* Task statement *
Using the data beneath this instruction, retype only the lines from the one that contains "V1: AC 120V" down to the one that contains "D5: diode BAV21", both included, exactly as they appear.
/---
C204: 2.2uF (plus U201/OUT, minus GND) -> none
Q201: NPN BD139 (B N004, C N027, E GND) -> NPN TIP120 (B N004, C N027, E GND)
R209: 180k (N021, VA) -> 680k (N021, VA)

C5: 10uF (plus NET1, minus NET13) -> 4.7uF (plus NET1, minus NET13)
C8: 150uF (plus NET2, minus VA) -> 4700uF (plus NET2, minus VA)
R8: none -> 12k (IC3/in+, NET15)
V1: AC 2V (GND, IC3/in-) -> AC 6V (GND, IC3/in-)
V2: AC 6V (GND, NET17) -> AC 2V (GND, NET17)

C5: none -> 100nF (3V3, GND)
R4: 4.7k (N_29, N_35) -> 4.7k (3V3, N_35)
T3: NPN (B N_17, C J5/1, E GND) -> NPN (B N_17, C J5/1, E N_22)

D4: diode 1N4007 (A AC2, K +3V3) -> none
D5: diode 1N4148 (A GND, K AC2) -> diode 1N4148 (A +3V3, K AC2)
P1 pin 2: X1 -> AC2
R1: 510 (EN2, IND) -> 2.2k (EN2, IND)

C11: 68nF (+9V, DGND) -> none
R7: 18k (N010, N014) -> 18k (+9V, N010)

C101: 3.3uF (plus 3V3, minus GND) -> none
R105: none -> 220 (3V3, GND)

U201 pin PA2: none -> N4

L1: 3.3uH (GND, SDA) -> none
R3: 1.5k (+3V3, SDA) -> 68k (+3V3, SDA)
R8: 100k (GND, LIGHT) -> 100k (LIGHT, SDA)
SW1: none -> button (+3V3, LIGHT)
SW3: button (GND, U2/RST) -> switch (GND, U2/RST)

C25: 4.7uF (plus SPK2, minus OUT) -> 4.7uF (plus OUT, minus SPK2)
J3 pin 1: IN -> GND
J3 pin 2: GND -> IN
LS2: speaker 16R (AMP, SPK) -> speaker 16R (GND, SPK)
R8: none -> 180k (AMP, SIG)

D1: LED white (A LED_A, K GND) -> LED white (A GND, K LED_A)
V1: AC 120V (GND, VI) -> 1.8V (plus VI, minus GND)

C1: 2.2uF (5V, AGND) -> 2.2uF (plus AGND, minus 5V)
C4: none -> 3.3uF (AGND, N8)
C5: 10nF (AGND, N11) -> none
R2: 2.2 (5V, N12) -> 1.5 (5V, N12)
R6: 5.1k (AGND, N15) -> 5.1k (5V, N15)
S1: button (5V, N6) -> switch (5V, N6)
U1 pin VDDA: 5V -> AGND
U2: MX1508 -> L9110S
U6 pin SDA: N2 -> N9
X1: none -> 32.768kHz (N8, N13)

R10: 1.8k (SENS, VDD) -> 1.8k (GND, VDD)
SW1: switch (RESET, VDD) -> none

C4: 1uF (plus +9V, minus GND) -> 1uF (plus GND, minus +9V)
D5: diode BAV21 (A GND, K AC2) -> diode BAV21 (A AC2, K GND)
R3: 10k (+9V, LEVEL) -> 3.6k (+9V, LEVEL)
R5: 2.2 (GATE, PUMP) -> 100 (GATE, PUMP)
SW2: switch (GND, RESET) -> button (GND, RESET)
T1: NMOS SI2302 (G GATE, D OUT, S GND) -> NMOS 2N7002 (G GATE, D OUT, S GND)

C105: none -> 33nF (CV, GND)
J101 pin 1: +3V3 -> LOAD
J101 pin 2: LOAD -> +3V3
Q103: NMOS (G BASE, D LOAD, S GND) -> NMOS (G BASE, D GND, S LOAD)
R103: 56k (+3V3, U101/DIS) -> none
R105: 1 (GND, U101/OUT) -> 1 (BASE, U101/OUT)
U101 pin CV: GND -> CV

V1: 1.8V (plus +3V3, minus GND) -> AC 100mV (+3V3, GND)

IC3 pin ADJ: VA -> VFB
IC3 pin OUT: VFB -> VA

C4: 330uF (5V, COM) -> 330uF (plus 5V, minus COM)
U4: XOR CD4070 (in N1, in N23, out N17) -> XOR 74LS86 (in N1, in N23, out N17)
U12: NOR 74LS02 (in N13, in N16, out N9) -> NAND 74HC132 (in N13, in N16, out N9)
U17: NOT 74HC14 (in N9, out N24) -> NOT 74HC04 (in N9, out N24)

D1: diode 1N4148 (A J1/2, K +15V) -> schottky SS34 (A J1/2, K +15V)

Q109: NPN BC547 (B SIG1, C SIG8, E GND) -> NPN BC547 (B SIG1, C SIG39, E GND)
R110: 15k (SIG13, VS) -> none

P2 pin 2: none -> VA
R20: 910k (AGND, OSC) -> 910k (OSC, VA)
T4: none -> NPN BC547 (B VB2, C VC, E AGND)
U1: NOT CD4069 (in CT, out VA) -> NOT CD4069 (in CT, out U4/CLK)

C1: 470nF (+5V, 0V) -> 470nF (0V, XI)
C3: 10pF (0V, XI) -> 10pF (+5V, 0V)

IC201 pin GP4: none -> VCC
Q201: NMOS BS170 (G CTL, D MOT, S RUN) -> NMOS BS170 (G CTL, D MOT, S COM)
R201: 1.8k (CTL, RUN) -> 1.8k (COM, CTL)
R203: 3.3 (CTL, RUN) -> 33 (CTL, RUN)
\---
* Answer space *
V1: AC 120V (GND, VI) -> 1.8V (plus VI, minus GND)

C1: 2.2uF (5V, AGND) -> 2.2uF (plus AGND, minus 5V)
C4: none -> 3.3uF (AGND, N8)
C5: 10nF (AGND, N11) -> none
R2: 2.2 (5V, N12) -> 1.5 (5V, N12)
R6: 5.1k (AGND, N15) -> 5.1k (5V, N15)
S1: button (5V, N6) -> switch (5V, N6)
U1 pin VDDA: 5V -> AGND
U2: MX1508 -> L9110S
U6 pin SDA: N2 -> N9
X1: none -> 32.768kHz (N8, N13)

R10: 1.8k (SENS, VDD) -> 1.8k (GND, VDD)
SW1: switch (RESET, VDD) -> none

C4: 1uF (plus +9V, minus GND) -> 1uF (plus GND, minus +9V)
D5: diode BAV21 (A GND, K AC2) -> diode BAV21 (A AC2, K GND)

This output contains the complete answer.